#### [Task directions]
Would you output the entries below only from the line containing "C201: 680uF (plus" through the line containing "R10: none -> 180 (N_18, N_23)", exactly as they stand and with both ends included?

* * * * *

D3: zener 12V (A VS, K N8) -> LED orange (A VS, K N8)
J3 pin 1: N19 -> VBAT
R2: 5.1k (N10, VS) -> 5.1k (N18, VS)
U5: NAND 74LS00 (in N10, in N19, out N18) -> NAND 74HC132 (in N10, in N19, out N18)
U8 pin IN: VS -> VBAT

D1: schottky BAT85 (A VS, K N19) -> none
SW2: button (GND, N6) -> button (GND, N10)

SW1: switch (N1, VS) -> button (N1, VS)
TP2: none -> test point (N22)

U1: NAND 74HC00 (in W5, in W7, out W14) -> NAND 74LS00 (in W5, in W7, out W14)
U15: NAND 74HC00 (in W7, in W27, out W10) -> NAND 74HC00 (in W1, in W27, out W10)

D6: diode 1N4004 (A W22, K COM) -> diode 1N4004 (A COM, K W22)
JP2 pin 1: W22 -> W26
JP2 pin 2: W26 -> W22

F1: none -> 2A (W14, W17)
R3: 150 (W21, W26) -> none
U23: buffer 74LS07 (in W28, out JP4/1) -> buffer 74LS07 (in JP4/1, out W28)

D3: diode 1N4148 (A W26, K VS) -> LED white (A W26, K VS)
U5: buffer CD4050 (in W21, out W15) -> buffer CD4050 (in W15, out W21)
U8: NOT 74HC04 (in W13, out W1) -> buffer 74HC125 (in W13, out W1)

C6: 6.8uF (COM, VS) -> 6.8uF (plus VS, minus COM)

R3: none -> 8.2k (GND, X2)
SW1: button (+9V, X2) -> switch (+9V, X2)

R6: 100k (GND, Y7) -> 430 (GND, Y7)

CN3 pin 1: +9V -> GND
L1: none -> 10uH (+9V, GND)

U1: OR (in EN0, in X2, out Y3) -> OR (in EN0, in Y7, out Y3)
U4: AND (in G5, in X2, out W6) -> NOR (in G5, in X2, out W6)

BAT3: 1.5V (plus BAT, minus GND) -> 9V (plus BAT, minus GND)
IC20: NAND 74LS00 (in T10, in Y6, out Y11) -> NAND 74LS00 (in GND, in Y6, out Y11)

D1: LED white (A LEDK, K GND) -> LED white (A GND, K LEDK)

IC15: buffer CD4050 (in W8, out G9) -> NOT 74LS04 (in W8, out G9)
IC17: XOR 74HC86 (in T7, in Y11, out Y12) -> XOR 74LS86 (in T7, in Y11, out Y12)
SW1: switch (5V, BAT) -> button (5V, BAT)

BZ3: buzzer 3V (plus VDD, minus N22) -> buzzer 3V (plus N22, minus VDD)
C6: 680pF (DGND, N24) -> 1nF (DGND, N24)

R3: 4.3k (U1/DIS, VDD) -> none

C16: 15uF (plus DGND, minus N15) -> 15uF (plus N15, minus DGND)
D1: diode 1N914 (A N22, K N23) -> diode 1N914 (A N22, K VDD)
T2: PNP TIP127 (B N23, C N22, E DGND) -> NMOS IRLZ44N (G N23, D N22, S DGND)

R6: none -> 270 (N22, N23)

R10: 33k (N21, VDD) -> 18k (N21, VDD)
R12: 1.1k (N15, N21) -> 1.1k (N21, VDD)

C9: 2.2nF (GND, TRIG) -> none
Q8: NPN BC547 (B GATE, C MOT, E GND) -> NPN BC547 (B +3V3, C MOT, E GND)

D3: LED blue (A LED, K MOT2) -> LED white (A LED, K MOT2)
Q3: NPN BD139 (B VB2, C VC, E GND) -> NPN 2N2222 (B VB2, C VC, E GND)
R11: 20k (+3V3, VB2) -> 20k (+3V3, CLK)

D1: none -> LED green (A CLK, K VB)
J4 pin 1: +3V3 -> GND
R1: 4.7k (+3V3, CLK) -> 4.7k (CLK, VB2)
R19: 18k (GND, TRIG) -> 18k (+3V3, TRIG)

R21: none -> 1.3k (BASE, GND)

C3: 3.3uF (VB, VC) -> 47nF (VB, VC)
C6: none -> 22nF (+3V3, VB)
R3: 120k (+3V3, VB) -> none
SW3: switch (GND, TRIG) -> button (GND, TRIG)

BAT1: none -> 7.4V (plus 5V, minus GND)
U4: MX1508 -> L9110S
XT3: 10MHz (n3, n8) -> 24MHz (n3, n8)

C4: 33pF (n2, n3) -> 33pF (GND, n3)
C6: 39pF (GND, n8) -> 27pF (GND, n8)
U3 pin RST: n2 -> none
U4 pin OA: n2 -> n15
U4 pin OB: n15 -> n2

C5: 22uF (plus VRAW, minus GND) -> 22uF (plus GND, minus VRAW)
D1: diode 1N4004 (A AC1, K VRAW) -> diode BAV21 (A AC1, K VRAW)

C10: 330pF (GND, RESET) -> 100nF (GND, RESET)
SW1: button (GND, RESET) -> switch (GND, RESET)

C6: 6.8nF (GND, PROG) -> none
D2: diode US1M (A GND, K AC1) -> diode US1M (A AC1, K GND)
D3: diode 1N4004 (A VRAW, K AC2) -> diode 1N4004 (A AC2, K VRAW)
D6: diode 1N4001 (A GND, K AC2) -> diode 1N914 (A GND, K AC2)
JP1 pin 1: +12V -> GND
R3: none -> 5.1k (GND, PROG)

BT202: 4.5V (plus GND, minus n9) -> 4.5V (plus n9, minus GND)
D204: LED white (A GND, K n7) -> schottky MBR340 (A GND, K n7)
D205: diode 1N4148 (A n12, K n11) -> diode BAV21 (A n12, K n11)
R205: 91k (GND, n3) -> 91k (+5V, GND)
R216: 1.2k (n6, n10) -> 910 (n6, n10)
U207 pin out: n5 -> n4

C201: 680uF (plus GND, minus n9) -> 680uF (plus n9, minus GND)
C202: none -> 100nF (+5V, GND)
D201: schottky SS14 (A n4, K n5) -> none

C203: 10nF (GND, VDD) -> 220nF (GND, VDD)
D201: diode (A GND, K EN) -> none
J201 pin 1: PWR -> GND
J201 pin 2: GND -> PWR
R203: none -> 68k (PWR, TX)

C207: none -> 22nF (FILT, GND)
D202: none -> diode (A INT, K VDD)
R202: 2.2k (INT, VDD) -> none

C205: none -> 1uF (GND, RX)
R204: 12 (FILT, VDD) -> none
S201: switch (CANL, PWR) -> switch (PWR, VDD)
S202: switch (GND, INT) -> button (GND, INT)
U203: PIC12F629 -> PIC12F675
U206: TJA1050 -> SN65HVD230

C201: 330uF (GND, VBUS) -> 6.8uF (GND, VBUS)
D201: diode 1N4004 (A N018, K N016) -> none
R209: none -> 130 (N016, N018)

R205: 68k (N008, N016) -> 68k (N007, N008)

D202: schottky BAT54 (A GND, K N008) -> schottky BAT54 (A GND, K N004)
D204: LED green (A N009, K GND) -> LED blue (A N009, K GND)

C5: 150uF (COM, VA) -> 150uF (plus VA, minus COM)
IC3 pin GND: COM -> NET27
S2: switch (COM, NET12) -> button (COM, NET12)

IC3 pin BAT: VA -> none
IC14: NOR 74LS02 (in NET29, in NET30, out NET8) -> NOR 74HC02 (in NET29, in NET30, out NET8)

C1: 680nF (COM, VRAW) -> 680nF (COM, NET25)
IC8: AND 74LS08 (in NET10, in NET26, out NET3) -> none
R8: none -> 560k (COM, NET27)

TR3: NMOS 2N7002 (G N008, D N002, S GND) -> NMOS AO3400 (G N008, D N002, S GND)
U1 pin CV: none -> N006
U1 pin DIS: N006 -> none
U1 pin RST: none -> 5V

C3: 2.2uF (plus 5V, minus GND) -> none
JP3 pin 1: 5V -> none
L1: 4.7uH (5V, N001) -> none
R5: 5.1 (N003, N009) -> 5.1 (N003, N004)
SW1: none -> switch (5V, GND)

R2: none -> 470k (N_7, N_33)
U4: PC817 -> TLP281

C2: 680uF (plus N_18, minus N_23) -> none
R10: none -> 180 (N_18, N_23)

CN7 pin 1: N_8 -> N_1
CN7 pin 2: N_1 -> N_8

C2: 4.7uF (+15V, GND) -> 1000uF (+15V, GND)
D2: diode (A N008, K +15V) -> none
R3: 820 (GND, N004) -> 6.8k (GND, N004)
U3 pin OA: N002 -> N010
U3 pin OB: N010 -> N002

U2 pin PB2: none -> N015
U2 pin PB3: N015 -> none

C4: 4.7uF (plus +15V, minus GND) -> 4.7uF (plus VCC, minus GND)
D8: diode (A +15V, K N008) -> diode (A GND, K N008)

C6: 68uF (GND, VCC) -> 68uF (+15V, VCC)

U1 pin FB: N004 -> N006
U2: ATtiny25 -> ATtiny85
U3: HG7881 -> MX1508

* * * * *

#### [Written solution]
C201: 680uF (plus GND, minus n9) -> 680uF (plus n9, minus GND)
C202: none -> 100nF (+5V, GND)
D201: schottky SS14 (A n4, K n5) -> none

C203: 10nF (GND, VDD) -> 220nF (GND, VDD)
D201: diode (A GND, K EN) -> none
J201 pin 1: PWR -> GND
J201 pin 2: GND -> PWR
R203: none -> 68k (PWR, TX)

C207: none -> 22nF (FILT, GND)
D202: none -> diode (A INT, K VDD)
R202: 2.2k (INT, VDD) -> none

C205: none -> 1uF (GND, RX)
R204: 12 (FILT, VDD) -> none
S201: switch (CANL, PWR) -> switch (PWR, VDD)
S202: switch (GND, INT) -> button (GND, INT)
U203: PIC12F629 -> PIC12F675
U206: TJA1050 -> SN65HVD230

C201: 330uF (GND, VBUS) -> 6.8uF (GND, VBUS)
D201: diode 1N4004 (A N018, K N016) -> none
R209: none -> 130 (N016, N018)

R205: 68k (N008, N016) -> 68k (N007, N008)

D202: schottky BAT54 (A GND, K N008) -> schottky BAT54 (A GND, K N004)
D204: LED green (A N009, K GND) -> LED blue (A N009, K GND)

C5: 150uF (COM, VA) -> 150uF (plus VA, minus COM)
IC3 pin GND: COM -> NET27
S2: switch (COM, NET12) -> button (COM, NET12)

IC3 pin BAT: VA -> none
IC14: NOR 74LS02 (in NET29, in NET30, out NET8) -> NOR 74HC02 (in NET29, in NET30, out NET8)

C1: 680nF (COM, VRAW) -> 680nF (COM, NET25)
IC8: AND 74LS08 (in NET10, in NET26, out NET3) -> none
R8: none -> 560k (COM, NET27)

TR3: NMOS 2N7002 (G N008, D N002, S GND) -> NMOS AO3400 (G N008, D N002, S GND)
U1 pin CV: none -> N006
U1 pin DIS: N006 -> none
U1 pin RST: none -> 5V

C3: 2.2uF (plus 5V, minus GND) -> none
JP3 pin 1: 5V -> none
L1: 4.7uH (5V, N001) -> none
R5: 5.1 (N003, N009) -> 5.1 (N003, N004)
SW1: none -> switch (5V, GND)

R2: none -> 470k (N_7, N_33)
U4: PC817 -> TLP281

C2: 680uF (plus N_18, minus N_23) -> none
R10: none -> 180 (N_18, N_23)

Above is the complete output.